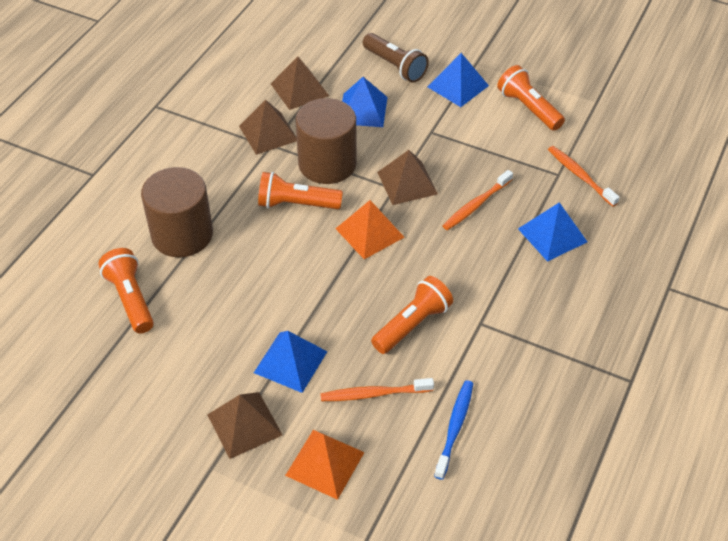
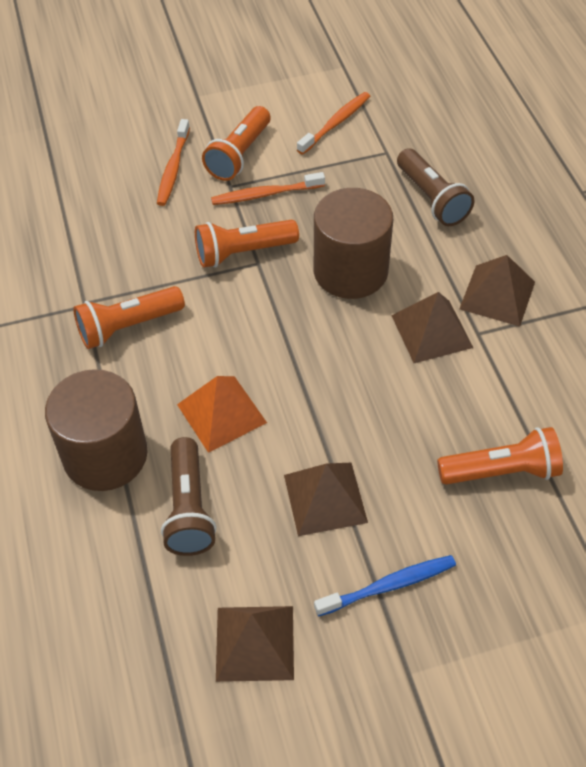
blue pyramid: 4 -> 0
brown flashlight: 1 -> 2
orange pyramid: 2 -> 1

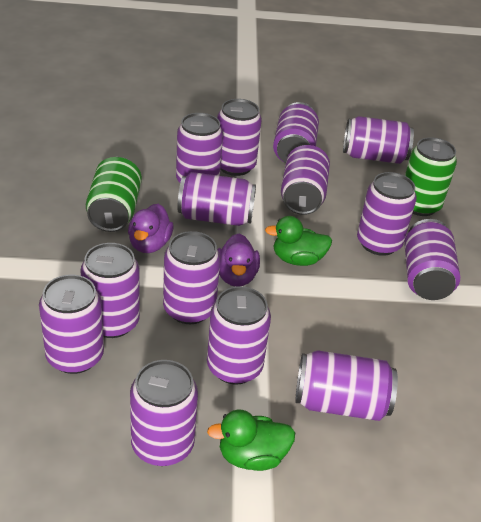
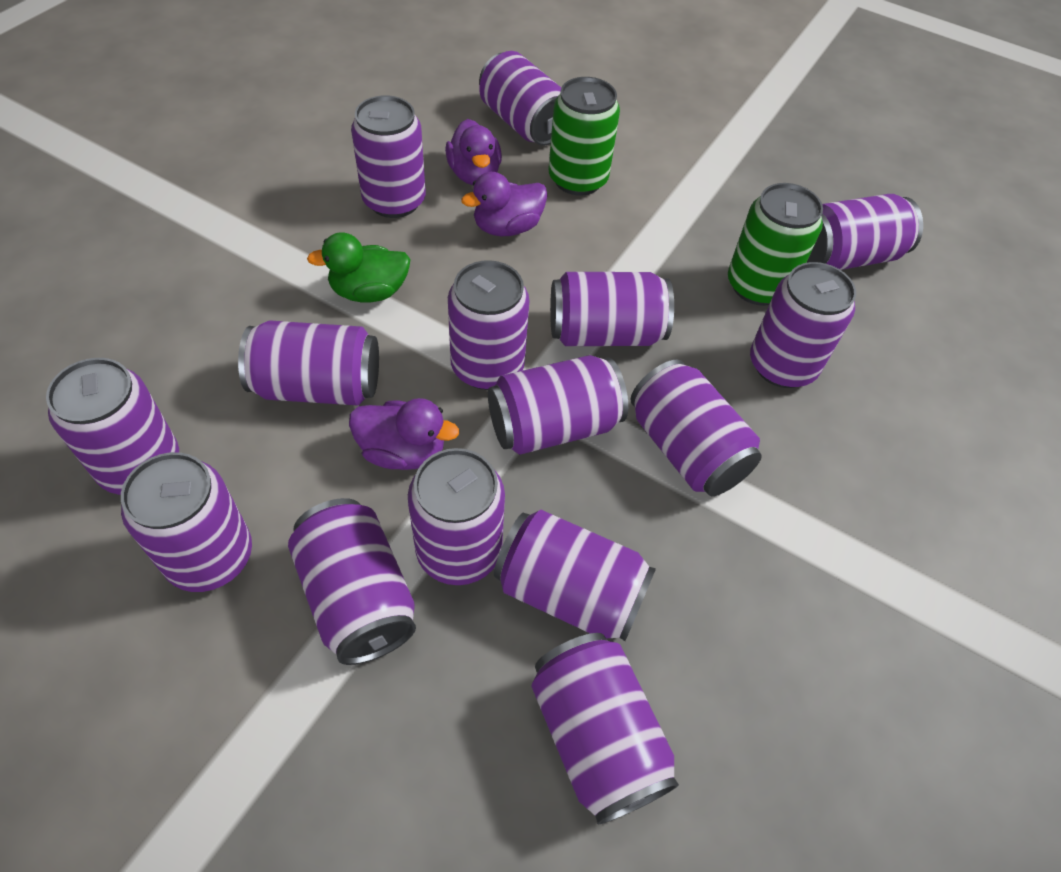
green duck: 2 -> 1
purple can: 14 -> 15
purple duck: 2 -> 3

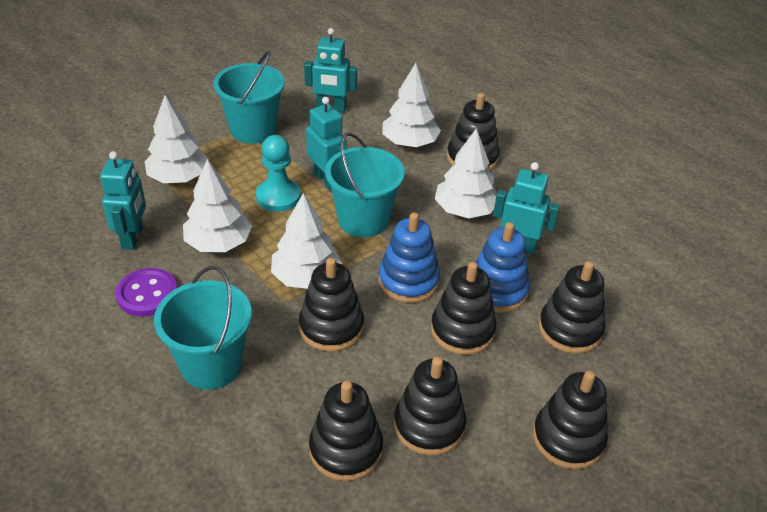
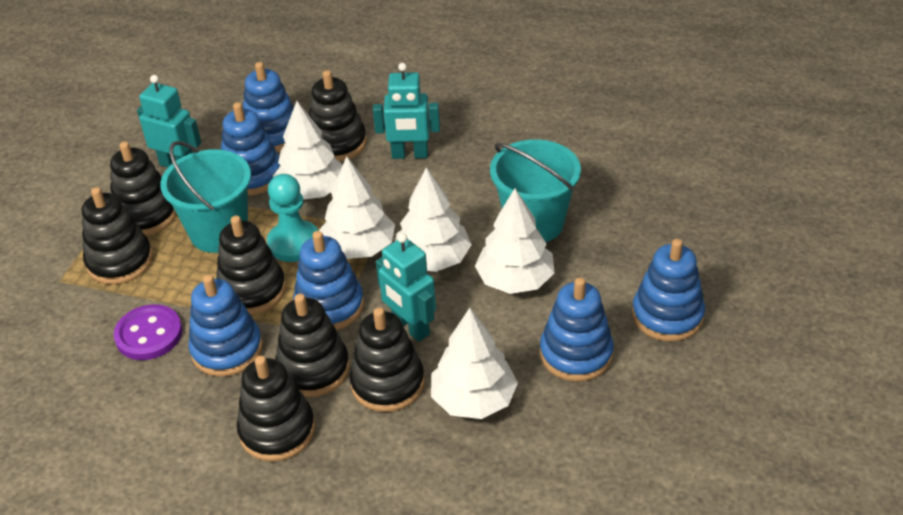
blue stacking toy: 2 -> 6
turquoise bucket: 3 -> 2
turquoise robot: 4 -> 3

+ + + + + + +

→ **Brief**: Only an exact copy of the lines from the one with "purple duck: 2 -> 3" through the last line of the listing should be given; pictures must not be included.

→ **Task response**:
purple duck: 2 -> 3

blue stacking toy: 2 -> 6
turquoise bucket: 3 -> 2
turquoise robot: 4 -> 3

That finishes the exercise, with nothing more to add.